- What is needed
Down to the last line of the listing, starting at the one with "ENC pin DT: D25 -> D15", retype each line exactly. Do not copy the pictures.

(Task material)

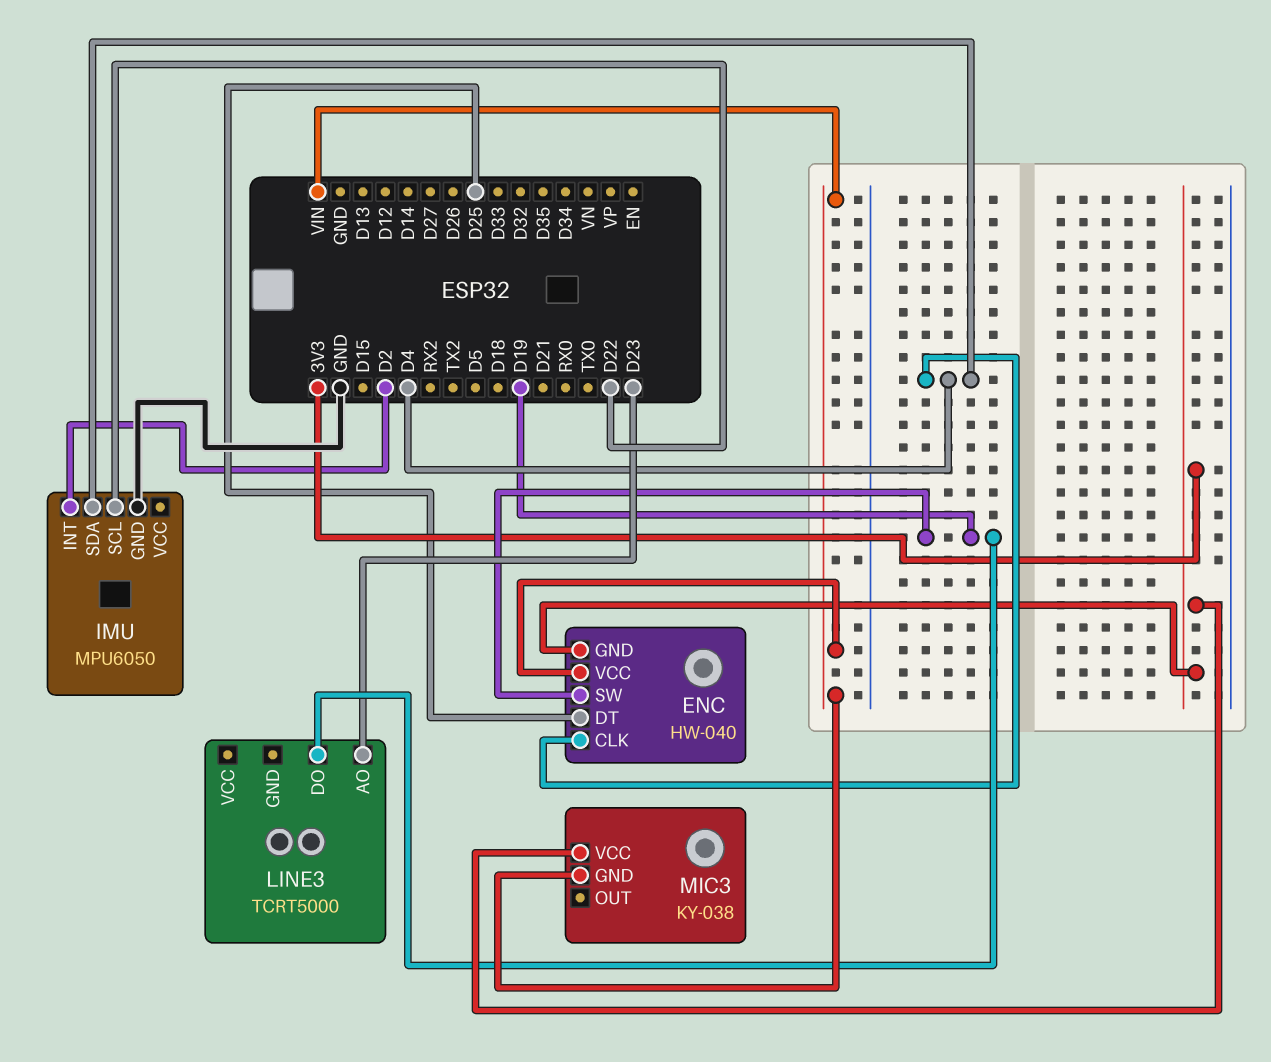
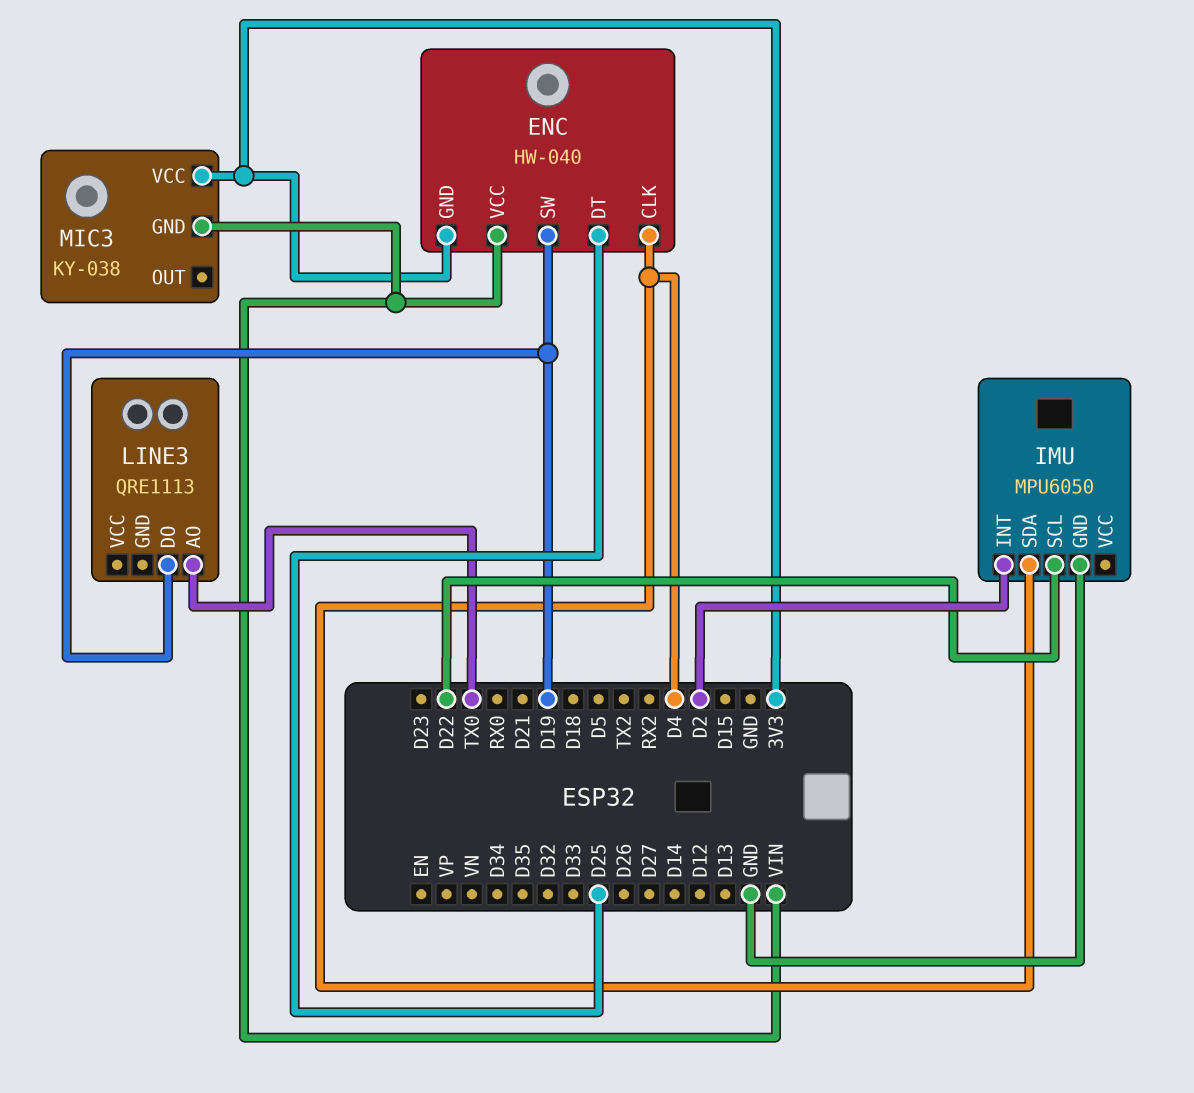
LINE3: TCRT5000 -> QRE1113
LINE3 pin AO: D23 -> TX0

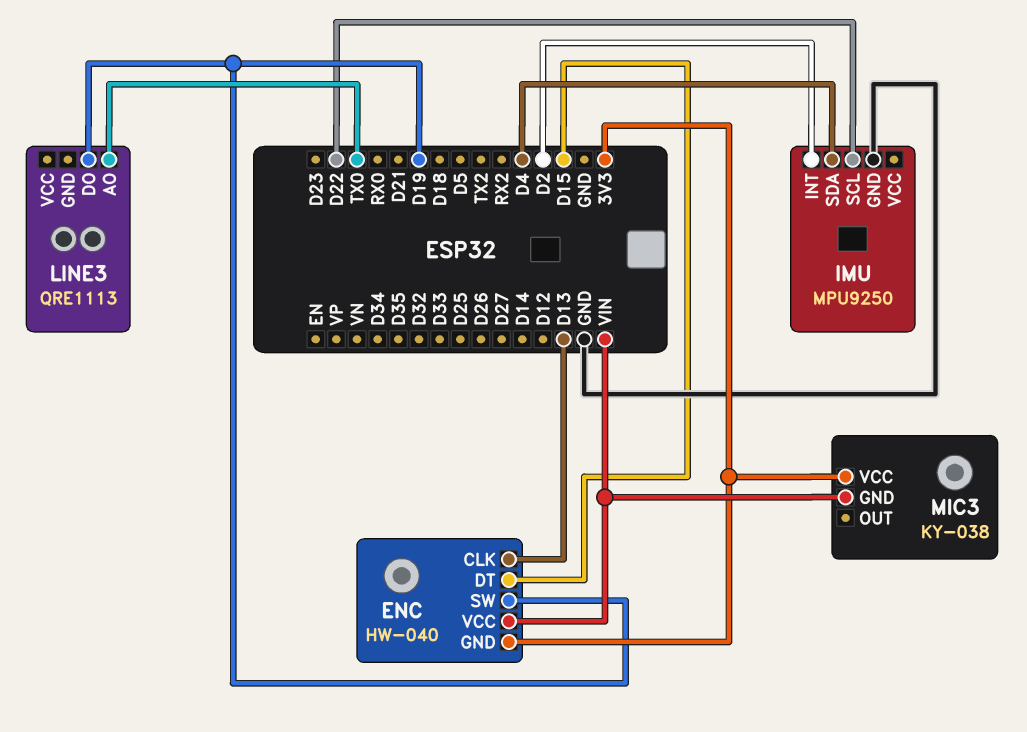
ENC pin CLK: D4 -> D13
ENC pin DT: D25 -> D15
IMU: MPU6050 -> MPU9250

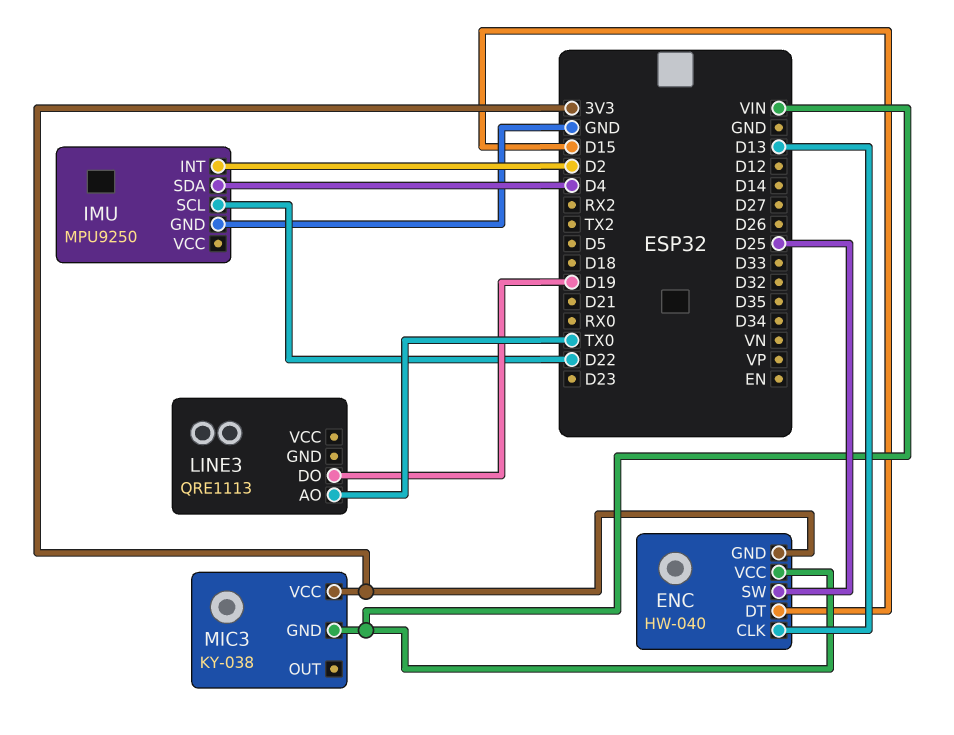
ENC pin SW: D19 -> D25

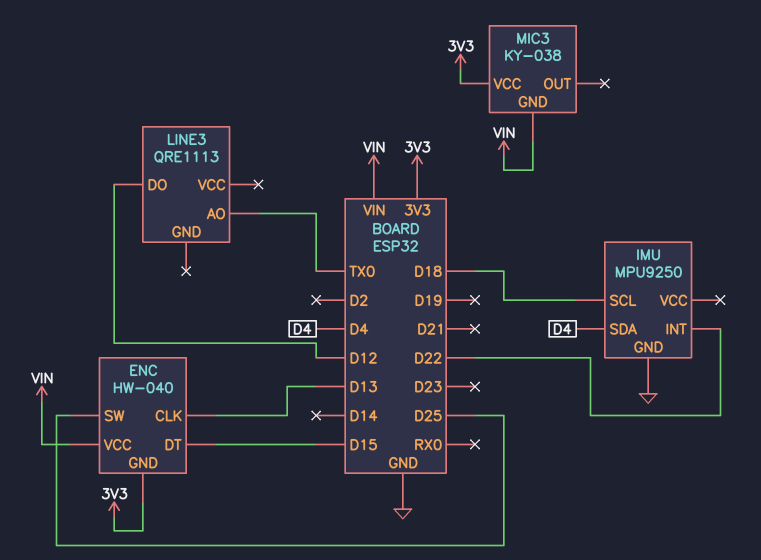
IMU pin INT: D2 -> D22
IMU pin SCL: D22 -> D18
LINE3 pin DO: D19 -> D12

(End Task material)

- Task output
ENC pin DT: D25 -> D15
IMU: MPU6050 -> MPU9250

ENC pin SW: D19 -> D25

IMU pin INT: D2 -> D22
IMU pin SCL: D22 -> D18
LINE3 pin DO: D19 -> D12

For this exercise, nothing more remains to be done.